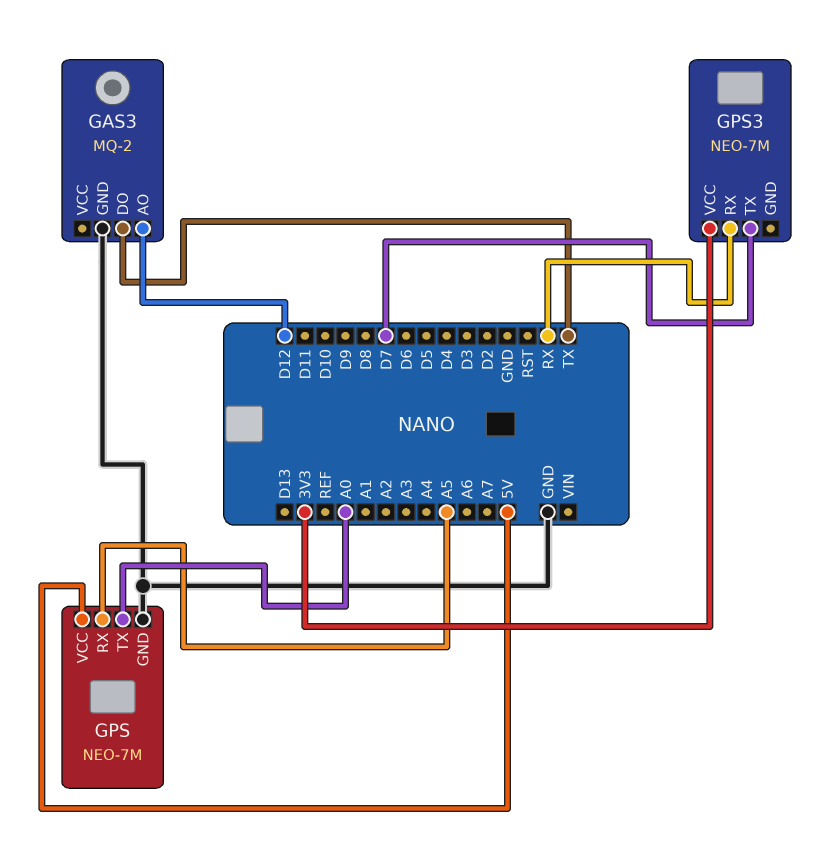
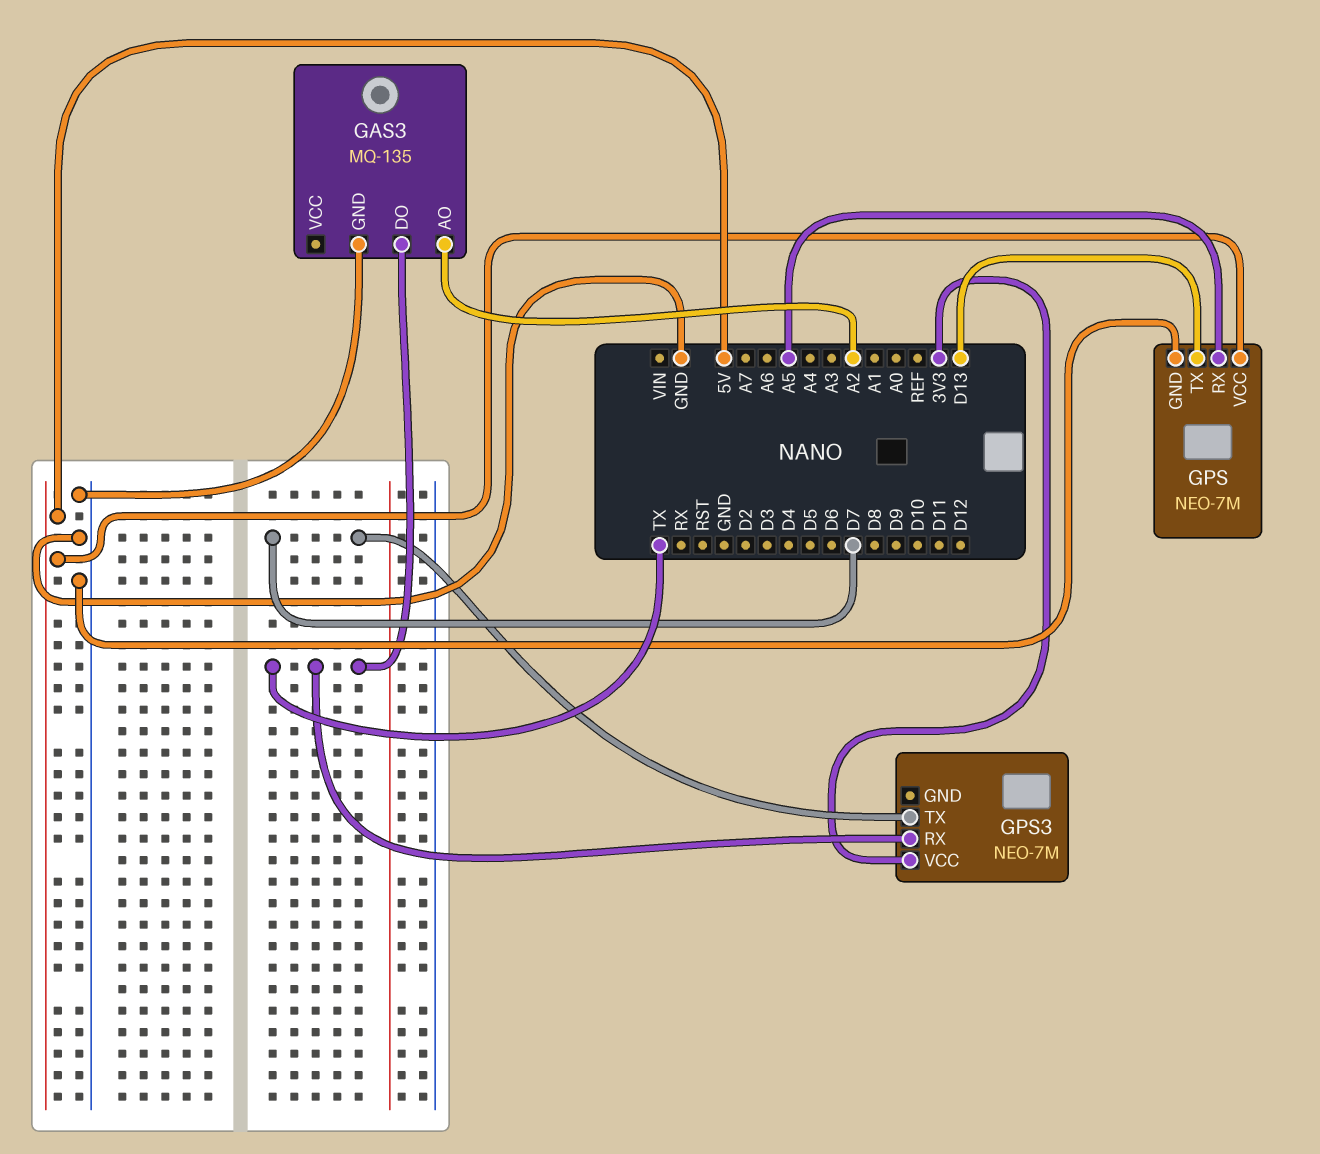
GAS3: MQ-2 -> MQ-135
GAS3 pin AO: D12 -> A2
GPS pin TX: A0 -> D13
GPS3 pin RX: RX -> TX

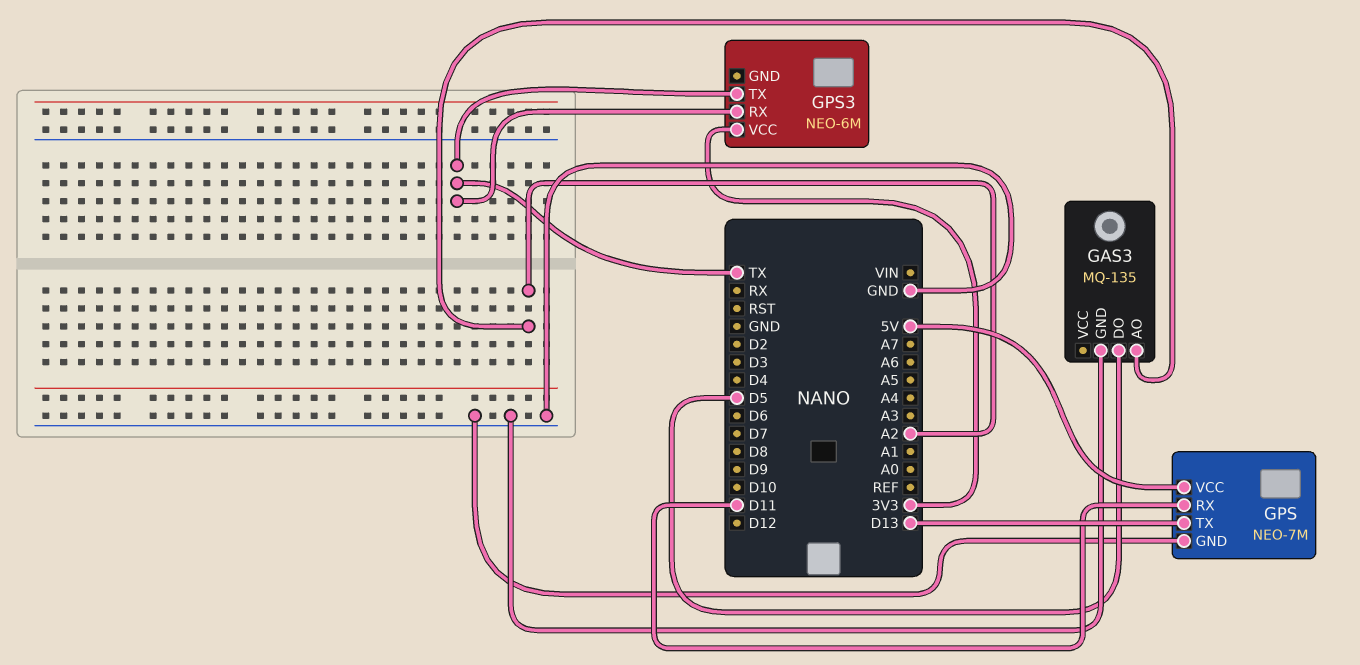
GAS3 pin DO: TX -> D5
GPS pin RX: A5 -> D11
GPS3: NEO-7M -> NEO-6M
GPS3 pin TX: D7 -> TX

▬▬▬▬▬▬

# ABOUT THIS TASK
From the line holding "GPS pin RX: A5 -> D11" down to the final line above, copy each line exactly, and leave out everything before it.

# EXERCISE ANSWER
GPS pin RX: A5 -> D11
GPS3: NEO-7M -> NEO-6M
GPS3 pin TX: D7 -> TX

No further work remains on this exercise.